■ **Problem statement**:
In the entries that follow, the lines from the one with "U2: NOT (in" through the one with "C6: 33pF (GND, N15) -> 33pF (N15, VA)" are the ones to write out, exactly and with both ends included. Nothing else should appear.

■ **Extracted entries**:
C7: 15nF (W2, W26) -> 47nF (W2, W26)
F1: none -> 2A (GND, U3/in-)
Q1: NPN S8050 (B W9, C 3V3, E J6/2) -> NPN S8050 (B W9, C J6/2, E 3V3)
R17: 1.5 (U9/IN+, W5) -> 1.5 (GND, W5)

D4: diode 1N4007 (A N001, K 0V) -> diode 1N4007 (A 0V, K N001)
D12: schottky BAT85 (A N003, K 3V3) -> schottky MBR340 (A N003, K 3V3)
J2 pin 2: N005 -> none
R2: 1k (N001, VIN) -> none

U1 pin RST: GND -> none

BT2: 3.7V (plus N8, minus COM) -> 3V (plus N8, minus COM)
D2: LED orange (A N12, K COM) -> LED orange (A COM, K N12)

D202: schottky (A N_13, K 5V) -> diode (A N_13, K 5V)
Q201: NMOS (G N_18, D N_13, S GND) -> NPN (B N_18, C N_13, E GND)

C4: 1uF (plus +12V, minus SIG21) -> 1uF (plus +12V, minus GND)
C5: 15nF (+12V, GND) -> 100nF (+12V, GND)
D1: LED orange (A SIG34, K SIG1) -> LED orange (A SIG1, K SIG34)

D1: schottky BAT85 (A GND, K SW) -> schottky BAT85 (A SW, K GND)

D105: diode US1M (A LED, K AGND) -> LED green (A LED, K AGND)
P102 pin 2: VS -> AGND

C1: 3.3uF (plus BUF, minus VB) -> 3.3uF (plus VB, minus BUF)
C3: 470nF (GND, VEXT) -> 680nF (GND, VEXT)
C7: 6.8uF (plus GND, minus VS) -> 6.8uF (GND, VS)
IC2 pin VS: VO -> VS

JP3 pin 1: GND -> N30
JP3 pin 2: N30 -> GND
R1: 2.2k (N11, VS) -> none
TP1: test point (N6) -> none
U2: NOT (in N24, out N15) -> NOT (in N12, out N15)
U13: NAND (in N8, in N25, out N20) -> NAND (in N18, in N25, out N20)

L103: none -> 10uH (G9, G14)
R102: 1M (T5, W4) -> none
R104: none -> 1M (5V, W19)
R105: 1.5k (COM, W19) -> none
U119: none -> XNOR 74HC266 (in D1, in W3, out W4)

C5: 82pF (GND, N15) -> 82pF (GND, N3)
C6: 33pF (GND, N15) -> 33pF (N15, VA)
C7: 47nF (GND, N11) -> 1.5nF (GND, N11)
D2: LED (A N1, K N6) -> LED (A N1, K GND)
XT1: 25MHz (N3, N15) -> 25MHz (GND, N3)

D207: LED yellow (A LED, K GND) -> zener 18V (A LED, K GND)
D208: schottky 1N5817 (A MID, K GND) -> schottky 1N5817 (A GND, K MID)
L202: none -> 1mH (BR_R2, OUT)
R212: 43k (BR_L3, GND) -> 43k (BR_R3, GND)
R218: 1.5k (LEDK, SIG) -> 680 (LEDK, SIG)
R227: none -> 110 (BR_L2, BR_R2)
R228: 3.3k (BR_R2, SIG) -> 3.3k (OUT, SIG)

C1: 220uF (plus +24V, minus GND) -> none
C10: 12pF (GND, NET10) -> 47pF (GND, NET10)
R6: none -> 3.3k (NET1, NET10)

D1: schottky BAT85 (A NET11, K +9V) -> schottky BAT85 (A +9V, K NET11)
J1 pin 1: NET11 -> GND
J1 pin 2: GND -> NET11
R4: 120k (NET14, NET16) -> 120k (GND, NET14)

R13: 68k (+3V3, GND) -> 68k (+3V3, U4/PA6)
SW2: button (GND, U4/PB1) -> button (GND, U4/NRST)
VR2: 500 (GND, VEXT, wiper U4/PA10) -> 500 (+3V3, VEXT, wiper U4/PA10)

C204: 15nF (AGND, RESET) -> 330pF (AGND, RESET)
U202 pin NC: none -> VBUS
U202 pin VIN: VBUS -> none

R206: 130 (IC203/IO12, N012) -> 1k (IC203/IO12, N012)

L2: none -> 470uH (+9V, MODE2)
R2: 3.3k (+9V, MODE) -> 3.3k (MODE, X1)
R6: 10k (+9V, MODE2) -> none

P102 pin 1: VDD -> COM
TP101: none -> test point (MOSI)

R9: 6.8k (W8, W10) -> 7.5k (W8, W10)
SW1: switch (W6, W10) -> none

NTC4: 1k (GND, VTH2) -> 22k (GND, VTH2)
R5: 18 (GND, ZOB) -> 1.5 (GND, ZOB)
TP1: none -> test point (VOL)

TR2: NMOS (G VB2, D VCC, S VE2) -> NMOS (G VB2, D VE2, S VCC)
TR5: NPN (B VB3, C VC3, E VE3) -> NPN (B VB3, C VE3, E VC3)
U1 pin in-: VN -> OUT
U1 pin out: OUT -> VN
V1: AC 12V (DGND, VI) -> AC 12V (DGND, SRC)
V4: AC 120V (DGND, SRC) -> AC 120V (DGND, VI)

■ **Completed exercise**:
U2: NOT (in N24, out N15) -> NOT (in N12, out N15)
U13: NAND (in N8, in N25, out N20) -> NAND (in N18, in N25, out N20)

L103: none -> 10uH (G9, G14)
R102: 1M (T5, W4) -> none
R104: none -> 1M (5V, W19)
R105: 1.5k (COM, W19) -> none
U119: none -> XNOR 74HC266 (in D1, in W3, out W4)

C5: 82pF (GND, N15) -> 82pF (GND, N3)
C6: 33pF (GND, N15) -> 33pF (N15, VA)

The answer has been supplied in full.